INFORMATION SUPPLIED -
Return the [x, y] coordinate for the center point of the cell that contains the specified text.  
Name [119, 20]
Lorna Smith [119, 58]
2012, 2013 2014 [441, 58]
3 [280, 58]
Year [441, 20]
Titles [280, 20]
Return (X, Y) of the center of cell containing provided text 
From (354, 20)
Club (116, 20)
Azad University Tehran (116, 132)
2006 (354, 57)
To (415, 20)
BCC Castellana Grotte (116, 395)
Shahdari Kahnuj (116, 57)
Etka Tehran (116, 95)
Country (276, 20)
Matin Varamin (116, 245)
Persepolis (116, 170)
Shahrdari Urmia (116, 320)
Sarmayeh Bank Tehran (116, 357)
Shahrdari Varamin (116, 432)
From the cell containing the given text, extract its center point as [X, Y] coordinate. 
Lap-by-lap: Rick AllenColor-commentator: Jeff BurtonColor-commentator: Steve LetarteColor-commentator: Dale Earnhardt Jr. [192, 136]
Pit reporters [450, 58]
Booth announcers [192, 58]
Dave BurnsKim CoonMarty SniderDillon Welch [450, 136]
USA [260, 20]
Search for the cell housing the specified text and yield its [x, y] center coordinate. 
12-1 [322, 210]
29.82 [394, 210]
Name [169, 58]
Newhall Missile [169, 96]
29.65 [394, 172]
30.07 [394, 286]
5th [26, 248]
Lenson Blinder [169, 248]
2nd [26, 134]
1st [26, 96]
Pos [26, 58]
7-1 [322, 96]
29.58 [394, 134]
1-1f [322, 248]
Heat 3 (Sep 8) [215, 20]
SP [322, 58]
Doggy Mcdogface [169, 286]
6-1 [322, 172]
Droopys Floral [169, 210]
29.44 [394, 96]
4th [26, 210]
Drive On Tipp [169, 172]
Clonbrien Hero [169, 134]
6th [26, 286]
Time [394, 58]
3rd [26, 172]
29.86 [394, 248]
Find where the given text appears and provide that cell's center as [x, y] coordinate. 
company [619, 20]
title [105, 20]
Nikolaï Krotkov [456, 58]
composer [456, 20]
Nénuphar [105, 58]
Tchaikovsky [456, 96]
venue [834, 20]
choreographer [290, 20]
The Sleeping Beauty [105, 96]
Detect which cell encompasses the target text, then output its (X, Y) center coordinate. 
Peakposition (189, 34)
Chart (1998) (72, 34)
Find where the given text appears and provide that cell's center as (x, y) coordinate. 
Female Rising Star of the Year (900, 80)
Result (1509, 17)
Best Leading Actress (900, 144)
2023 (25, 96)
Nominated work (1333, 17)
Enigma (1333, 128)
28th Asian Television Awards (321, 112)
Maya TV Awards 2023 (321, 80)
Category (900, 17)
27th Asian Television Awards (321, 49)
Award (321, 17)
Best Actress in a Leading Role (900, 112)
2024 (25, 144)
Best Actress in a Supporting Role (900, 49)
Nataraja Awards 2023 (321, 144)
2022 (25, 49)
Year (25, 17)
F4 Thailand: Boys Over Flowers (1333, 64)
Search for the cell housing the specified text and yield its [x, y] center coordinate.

EXERCISE - Recast the entries above as a numbered list, leaving out any blank lines.

ANSWER BELOW -
1. Return the [x, y] coordinate for the center point of the cell that contains the specified text.  
2. Name [119, 20]
3. Lorna Smith [119, 58]
4. 2012, 2013 2014 [441, 58]
5. 3 [280, 58]
6. Year [441, 20]
7. Titles [280, 20]
8. Return (X, Y) of the center of cell containing provided text 
9. From (354, 20)
10. Club (116, 20)
11. Azad University Tehran (116, 132)
12. 2006 (354, 57)
13. To (415, 20)
14. BCC Castellana Grotte (116, 395)
15. Shahdari Kahnuj (116, 57)
16. Etka Tehran (116, 95)
17. Country (276, 20)
18. Matin Varamin (116, 245)
19. Persepolis (116, 170)
20. Shahrdari Urmia (116, 320)
21. Sarmayeh Bank Tehran (116, 357)
22. Shahrdari Varamin (116, 432)
23. From the cell containing the given text, extract its center point as [X, Y] coordinate. 
24. Lap-by-lap: Rick AllenColor-commentator: Jeff BurtonColor-commentator: Steve LetarteColor-commentator: Dale Earnhardt Jr. [192, 136]
25. Pit reporters [450, 58]
26. Booth announcers [192, 58]
27. Dave BurnsKim CoonMarty SniderDillon Welch [450, 136]
28. USA [260, 20]
29. Search for the cell housing the specified text and yield its [x, y] center coordinate. 
30. 12-1 [322, 210]
31. 29.82 [394, 210]
32. Name [169, 58]
33. Newhall Missile [169, 96]
34. 29.65 [394, 172]
35. 30.07 [394, 286]
36. 5th [26, 248]
37. Lenson Blinder [169, 248]
38. 2nd [26, 134]
39. 1st [26, 96]
40. Pos [26, 58]
41. 7-1 [322, 96]
42. 29.58 [394, 134]
43. 1-1f [322, 248]
44. Heat 3 (Sep 8) [215, 20]
45. SP [322, 58]
46. Doggy Mcdogface [169, 286]
47. 6-1 [322, 172]
48. Droopys Floral [169, 210]
49. 29.44 [394, 96]
50. 4th [26, 210]
51. Drive On Tipp [169, 172]
52. Clonbrien Hero [169, 134]
53. 6th [26, 286]
54. Time [394, 58]
55. 3rd [26, 172]
56. 29.86 [394, 248]
57. Find where the given text appears and provide that cell's center as [x, y] coordinate. 
58. company [619, 20]
59. title [105, 20]
60. Nikolaï Krotkov [456, 58]
61. composer [456, 20]
62. Nénuphar [105, 58]
63. Tchaikovsky [456, 96]
64. venue [834, 20]
65. choreographer [290, 20]
66. The Sleeping Beauty [105, 96]
67. Detect which cell encompasses the target text, then output its (X, Y) center coordinate. 
68. Peakposition (189, 34)
69. Chart (1998) (72, 34)
70. Find where the given text appears and provide that cell's center as (x, y) coordinate. 
71. Female Rising Star of the Year (900, 80)
72. Result (1509, 17)
73. Best Leading Actress (900, 144)
74. 2023 (25, 96)
75. Nominated work (1333, 17)
76. Enigma (1333, 128)
77. 28th Asian Television Awards (321, 112)
78. Maya TV Awards 2023 (321, 80)
79. Category (900, 17)
80. 27th Asian Television Awards (321, 49)
81. Award (321, 17)
82. Best Actress in a Leading Role (900, 112)
83. 2024 (25, 144)
84. Best Actress in a Supporting Role (900, 49)
85. Nataraja Awards 2023 (321, 144)
86. 2022 (25, 49)
87. Year (25, 17)
88. F4 Thailand: Boys Over Flowers (1333, 64)
89. Search for the cell housing the specified text and yield its [x, y] center coordinate.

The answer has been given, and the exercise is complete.